— Task directions —
Go through the entries below and print, exactly, the lines starting at the one with "R101: 68k (N002, N005) -> 68k (0V, N005)" and ending at the one with "V101: 6V (plus VA, minus 0V) -> none", keeping both ends and no others.

— Data for processing —
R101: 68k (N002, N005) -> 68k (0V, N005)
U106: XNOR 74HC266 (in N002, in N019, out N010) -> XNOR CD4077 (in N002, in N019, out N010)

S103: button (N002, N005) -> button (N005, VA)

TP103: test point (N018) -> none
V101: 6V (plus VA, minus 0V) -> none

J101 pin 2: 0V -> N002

* * *

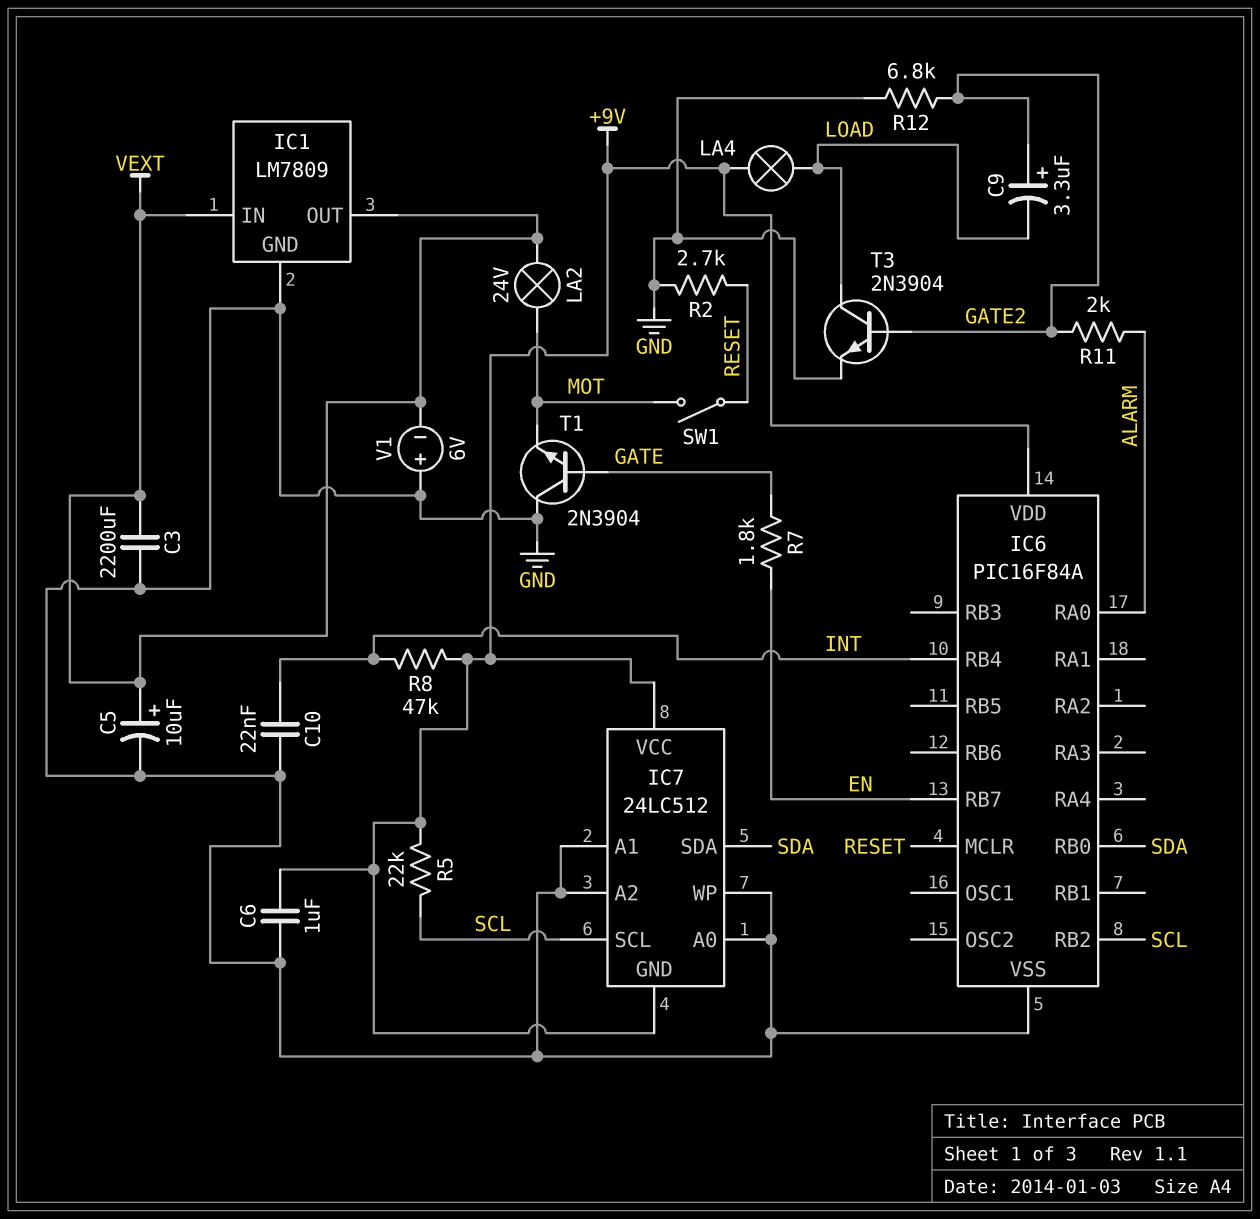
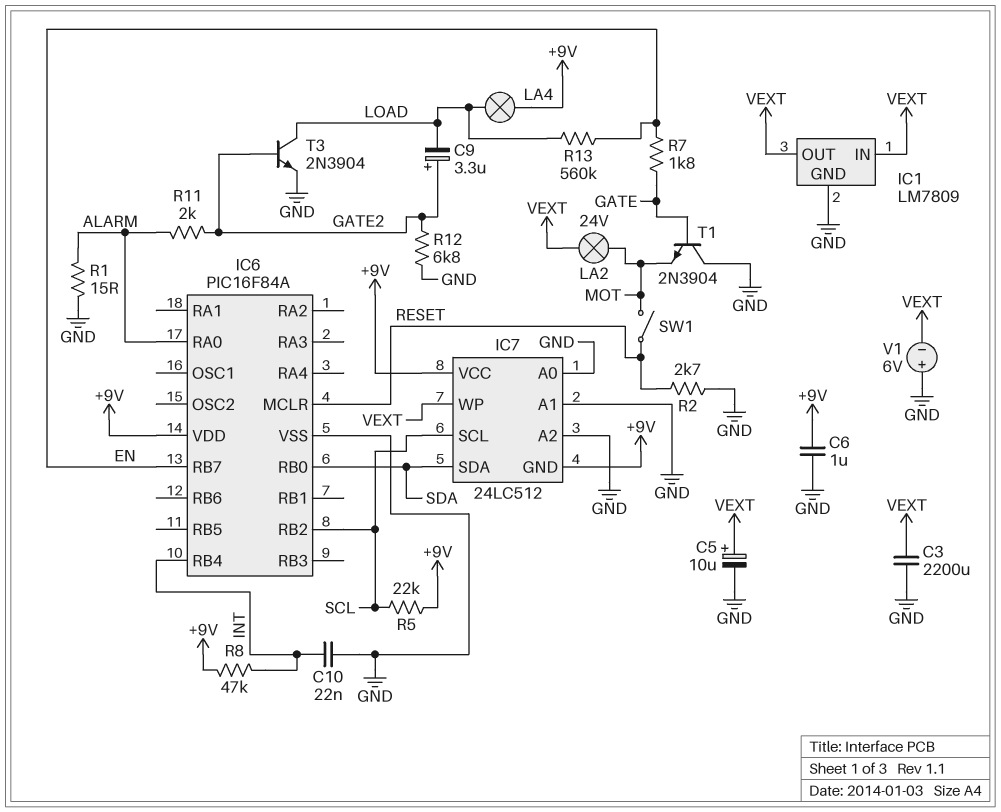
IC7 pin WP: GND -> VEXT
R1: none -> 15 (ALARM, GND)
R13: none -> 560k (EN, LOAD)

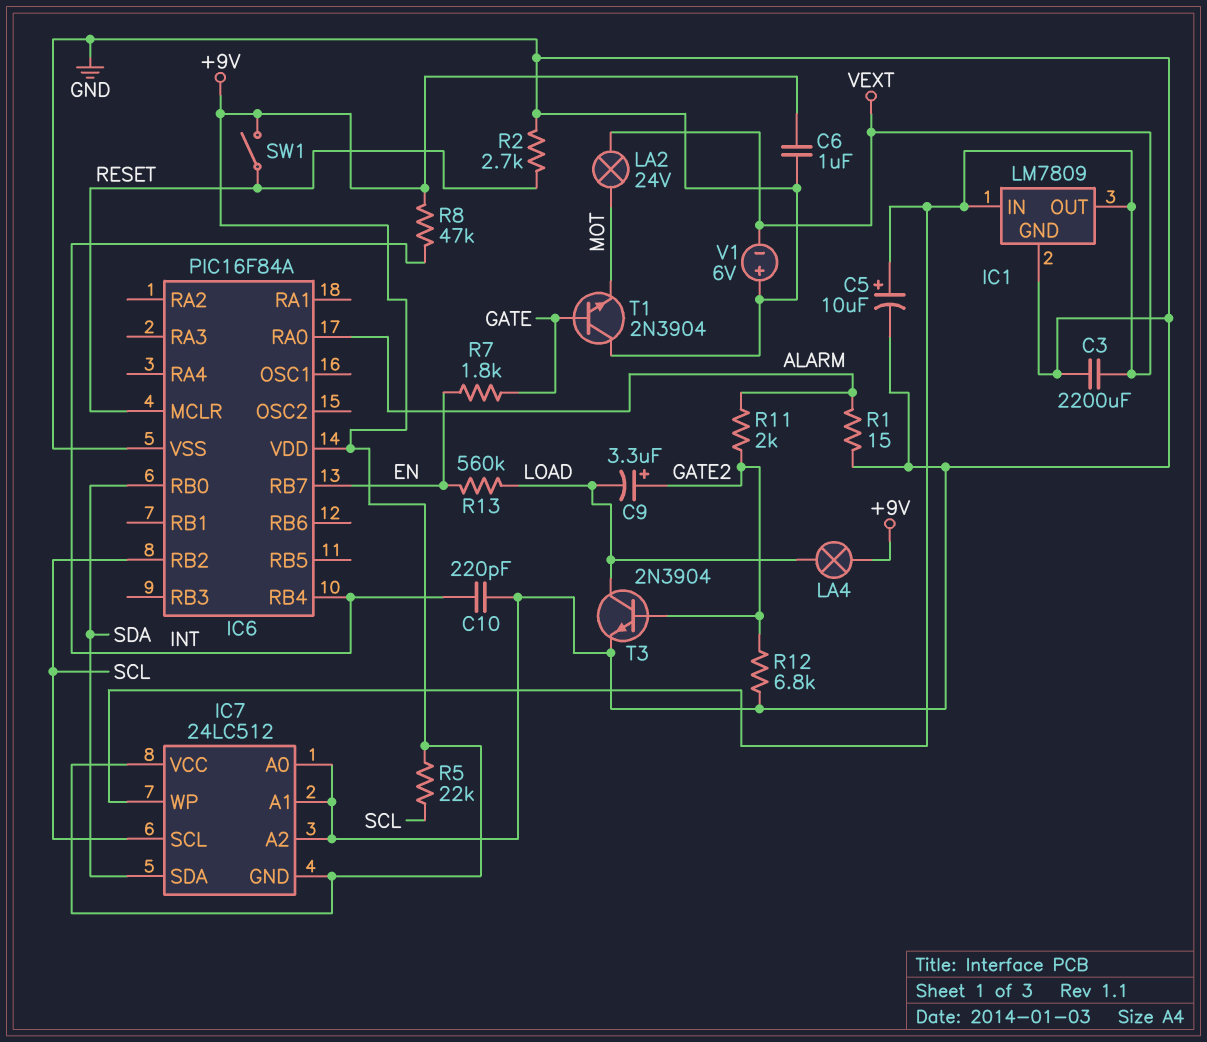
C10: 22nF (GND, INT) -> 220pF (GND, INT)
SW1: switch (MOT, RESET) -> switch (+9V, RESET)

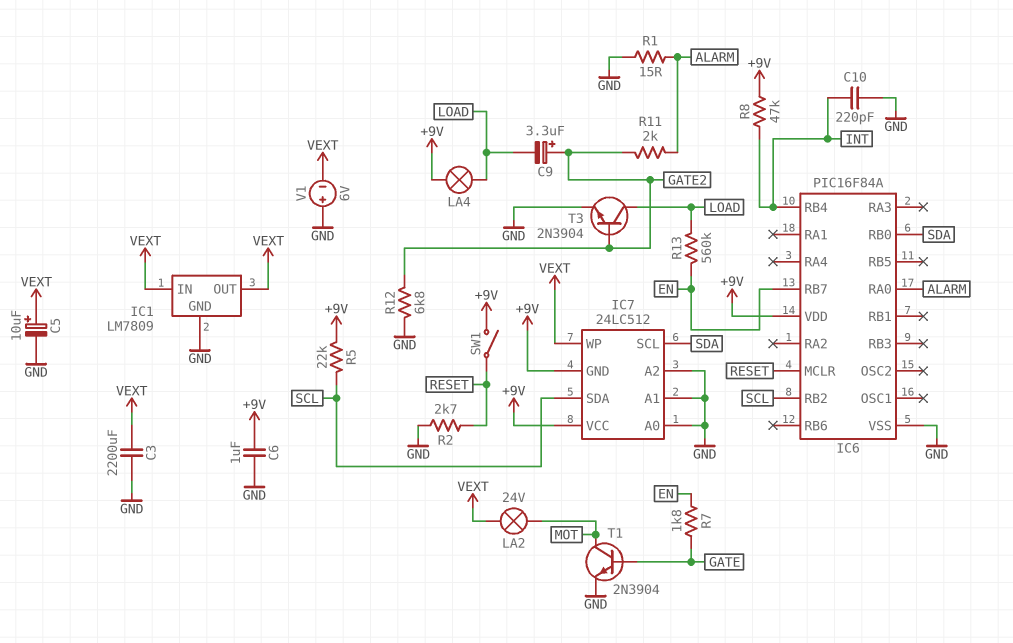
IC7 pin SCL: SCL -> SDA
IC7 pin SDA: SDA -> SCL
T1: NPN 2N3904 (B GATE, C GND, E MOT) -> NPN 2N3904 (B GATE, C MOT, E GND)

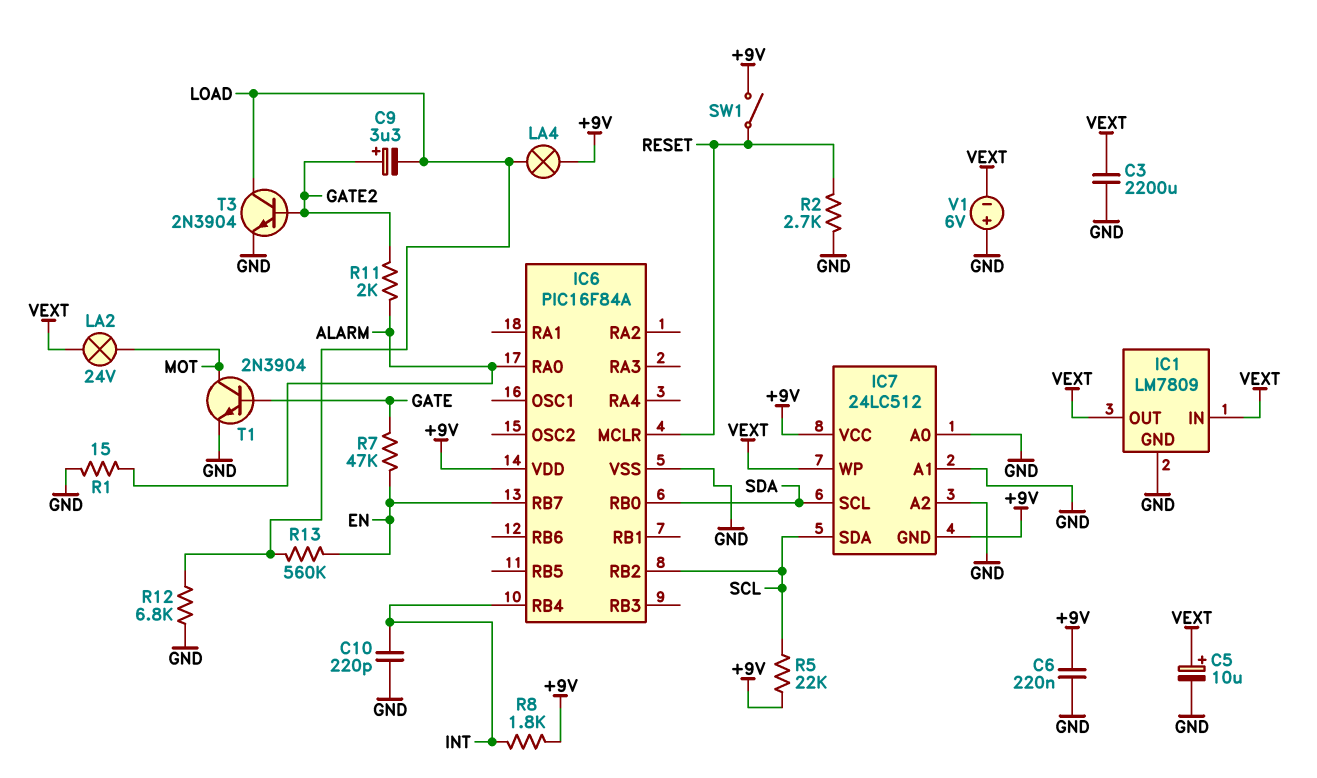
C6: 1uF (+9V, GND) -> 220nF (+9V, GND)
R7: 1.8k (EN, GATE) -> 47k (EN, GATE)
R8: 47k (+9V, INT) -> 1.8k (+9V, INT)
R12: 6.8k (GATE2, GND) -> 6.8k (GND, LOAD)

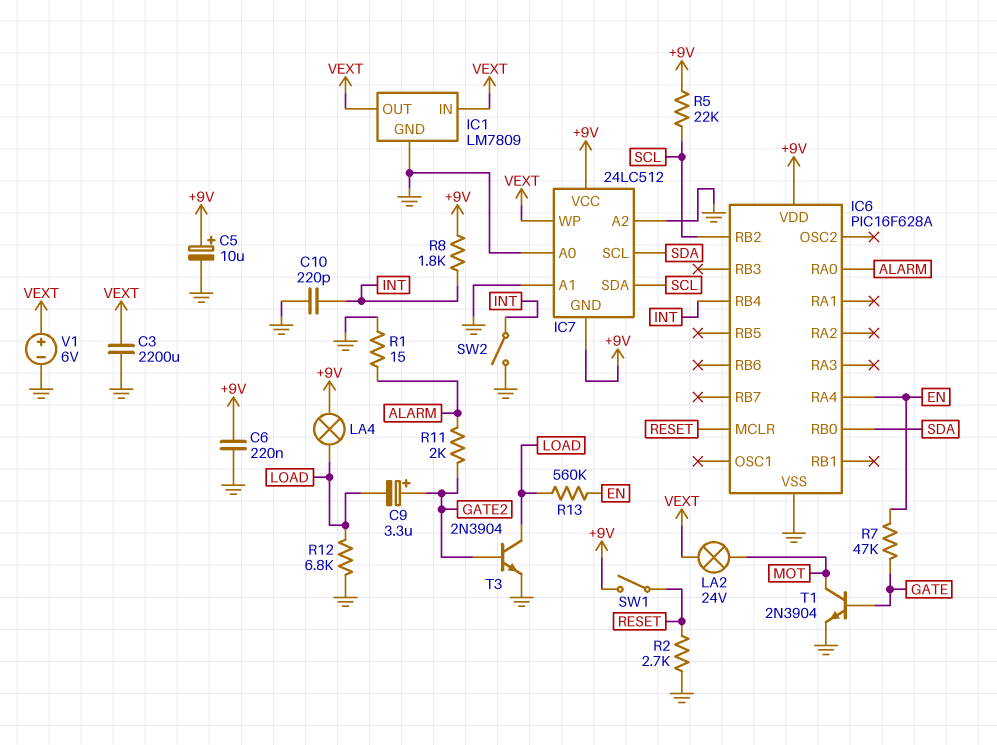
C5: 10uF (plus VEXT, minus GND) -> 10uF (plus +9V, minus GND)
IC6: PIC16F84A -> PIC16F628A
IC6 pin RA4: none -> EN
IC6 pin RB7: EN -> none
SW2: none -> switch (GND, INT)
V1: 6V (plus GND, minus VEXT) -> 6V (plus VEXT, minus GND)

— Answer below —
R101: 68k (N002, N005) -> 68k (0V, N005)
U106: XNOR 74HC266 (in N002, in N019, out N010) -> XNOR CD4077 (in N002, in N019, out N010)

S103: button (N002, N005) -> button (N005, VA)

TP103: test point (N018) -> none
V101: 6V (plus VA, minus 0V) -> none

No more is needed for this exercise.